- Information shown:

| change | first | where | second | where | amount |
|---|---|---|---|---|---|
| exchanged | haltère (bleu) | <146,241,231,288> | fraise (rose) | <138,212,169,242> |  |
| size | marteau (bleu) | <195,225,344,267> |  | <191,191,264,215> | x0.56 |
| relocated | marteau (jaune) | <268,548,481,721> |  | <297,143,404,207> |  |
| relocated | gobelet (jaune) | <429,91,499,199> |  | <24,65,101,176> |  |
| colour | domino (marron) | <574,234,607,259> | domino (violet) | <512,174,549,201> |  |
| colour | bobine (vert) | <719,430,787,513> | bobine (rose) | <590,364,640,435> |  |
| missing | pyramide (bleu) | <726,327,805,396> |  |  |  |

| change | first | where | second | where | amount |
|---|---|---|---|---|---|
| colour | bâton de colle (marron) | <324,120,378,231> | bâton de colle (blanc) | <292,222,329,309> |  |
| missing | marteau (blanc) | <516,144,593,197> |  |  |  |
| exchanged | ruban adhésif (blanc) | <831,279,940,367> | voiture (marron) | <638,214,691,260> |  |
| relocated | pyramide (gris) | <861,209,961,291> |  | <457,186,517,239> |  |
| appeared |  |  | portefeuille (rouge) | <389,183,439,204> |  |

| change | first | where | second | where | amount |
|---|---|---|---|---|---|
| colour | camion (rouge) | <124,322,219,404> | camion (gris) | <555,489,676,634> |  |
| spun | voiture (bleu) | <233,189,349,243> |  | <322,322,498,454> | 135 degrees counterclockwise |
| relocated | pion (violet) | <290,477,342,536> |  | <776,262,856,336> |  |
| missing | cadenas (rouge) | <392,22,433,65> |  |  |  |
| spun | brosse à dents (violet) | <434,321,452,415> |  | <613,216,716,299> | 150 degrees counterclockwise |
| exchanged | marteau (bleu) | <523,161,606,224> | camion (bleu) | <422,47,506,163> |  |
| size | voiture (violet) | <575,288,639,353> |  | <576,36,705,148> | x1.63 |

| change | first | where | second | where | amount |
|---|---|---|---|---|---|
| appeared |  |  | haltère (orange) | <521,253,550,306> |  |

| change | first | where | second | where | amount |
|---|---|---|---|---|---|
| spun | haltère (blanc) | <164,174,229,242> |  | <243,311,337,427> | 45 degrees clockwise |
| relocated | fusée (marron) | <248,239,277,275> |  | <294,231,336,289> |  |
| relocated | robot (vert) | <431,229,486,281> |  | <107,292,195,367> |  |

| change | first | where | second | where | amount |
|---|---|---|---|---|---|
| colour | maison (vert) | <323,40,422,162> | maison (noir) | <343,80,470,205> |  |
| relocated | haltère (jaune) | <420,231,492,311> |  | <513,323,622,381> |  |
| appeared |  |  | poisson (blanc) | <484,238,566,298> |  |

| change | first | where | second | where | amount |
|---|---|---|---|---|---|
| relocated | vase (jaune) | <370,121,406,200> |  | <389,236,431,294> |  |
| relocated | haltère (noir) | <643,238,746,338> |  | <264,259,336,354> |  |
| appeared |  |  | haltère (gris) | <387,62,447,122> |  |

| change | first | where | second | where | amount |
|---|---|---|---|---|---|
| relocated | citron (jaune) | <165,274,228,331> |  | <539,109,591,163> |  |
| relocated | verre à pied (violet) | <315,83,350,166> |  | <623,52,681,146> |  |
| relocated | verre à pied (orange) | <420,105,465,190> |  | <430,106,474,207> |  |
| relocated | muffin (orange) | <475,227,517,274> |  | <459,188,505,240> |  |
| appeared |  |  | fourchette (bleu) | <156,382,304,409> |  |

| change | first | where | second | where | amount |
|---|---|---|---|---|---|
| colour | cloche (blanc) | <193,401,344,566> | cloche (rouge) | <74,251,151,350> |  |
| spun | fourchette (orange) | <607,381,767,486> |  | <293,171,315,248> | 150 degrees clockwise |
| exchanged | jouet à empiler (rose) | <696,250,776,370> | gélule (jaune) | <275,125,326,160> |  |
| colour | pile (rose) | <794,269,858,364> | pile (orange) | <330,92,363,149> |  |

- What to produce: Would you output the entire listing exactly as written?

- Task output:
| change | first | where | second | where | amount |
|---|---|---|---|---|---|
| exchanged | haltère (bleu) | <146,241,231,288> | fraise (rose) | <138,212,169,242> |  |
| size | marteau (bleu) | <195,225,344,267> |  | <191,191,264,215> | x0.56 |
| relocated | marteau (jaune) | <268,548,481,721> |  | <297,143,404,207> |  |
| relocated | gobelet (jaune) | <429,91,499,199> |  | <24,65,101,176> |  |
| colour | domino (marron) | <574,234,607,259> | domino (violet) | <512,174,549,201> |  |
| colour | bobine (vert) | <719,430,787,513> | bobine (rose) | <590,364,640,435> |  |
| missing | pyramide (bleu) | <726,327,805,396> |  |  |  |

| change | first | where | second | where | amount |
|---|---|---|---|---|---|
| colour | bâton de colle (marron) | <324,120,378,231> | bâton de colle (blanc) | <292,222,329,309> |  |
| missing | marteau (blanc) | <516,144,593,197> |  |  |  |
| exchanged | ruban adhésif (blanc) | <831,279,940,367> | voiture (marron) | <638,214,691,260> |  |
| relocated | pyramide (gris) | <861,209,961,291> |  | <457,186,517,239> |  |
| appeared |  |  | portefeuille (rouge) | <389,183,439,204> |  |

| change | first | where | second | where | amount |
|---|---|---|---|---|---|
| colour | camion (rouge) | <124,322,219,404> | camion (gris) | <555,489,676,634> |  |
| spun | voiture (bleu) | <233,189,349,243> |  | <322,322,498,454> | 135 degrees counterclockwise |
| relocated | pion (violet) | <290,477,342,536> |  | <776,262,856,336> |  |
| missing | cadenas (rouge) | <392,22,433,65> |  |  |  |
| spun | brosse à dents (violet) | <434,321,452,415> |  | <613,216,716,299> | 150 degrees counterclockwise |
| exchanged | marteau (bleu) | <523,161,606,224> | camion (bleu) | <422,47,506,163> |  |
| size | voiture (violet) | <575,288,639,353> |  | <576,36,705,148> | x1.63 |

| change | first | where | second | where | amount |
|---|---|---|---|---|---|
| appeared |  |  | haltère (orange) | <521,253,550,306> |  |

| change | first | where | second | where | amount |
|---|---|---|---|---|---|
| spun | haltère (blanc) | <164,174,229,242> |  | <243,311,337,427> | 45 degrees clockwise |
| relocated | fusée (marron) | <248,239,277,275> |  | <294,231,336,289> |  |
| relocated | robot (vert) | <431,229,486,281> |  | <107,292,195,367> |  |

| change | first | where | second | where | amount |
|---|---|---|---|---|---|
| colour | maison (vert) | <323,40,422,162> | maison (noir) | <343,80,470,205> |  |
| relocated | haltère (jaune) | <420,231,492,311> |  | <513,323,622,381> |  |
| appeared |  |  | poisson (blanc) | <484,238,566,298> |  |

| change | first | where | second | where | amount |
|---|---|---|---|---|---|
| relocated | vase (jaune) | <370,121,406,200> |  | <389,236,431,294> |  |
| relocated | haltère (noir) | <643,238,746,338> |  | <264,259,336,354> |  |
| appeared |  |  | haltère (gris) | <387,62,447,122> |  |

| change | first | where | second | where | amount |
|---|---|---|---|---|---|
| relocated | citron (jaune) | <165,274,228,331> |  | <539,109,591,163> |  |
| relocated | verre à pied (violet) | <315,83,350,166> |  | <623,52,681,146> |  |
| relocated | verre à pied (orange) | <420,105,465,190> |  | <430,106,474,207> |  |
| relocated | muffin (orange) | <475,227,517,274> |  | <459,188,505,240> |  |
| appeared |  |  | fourchette (bleu) | <156,382,304,409> |  |

| change | first | where | second | where | amount |
|---|---|---|---|---|---|
| colour | cloche (blanc) | <193,401,344,566> | cloche (rouge) | <74,251,151,350> |  |
| spun | fourchette (orange) | <607,381,767,486> |  | <293,171,315,248> | 150 degrees clockwise |
| exchanged | jouet à empiler (rose) | <696,250,776,370> | gélule (jaune) | <275,125,326,160> |  |
| colour | pile (rose) | <794,269,858,364> | pile (orange) | <330,92,363,149> |  |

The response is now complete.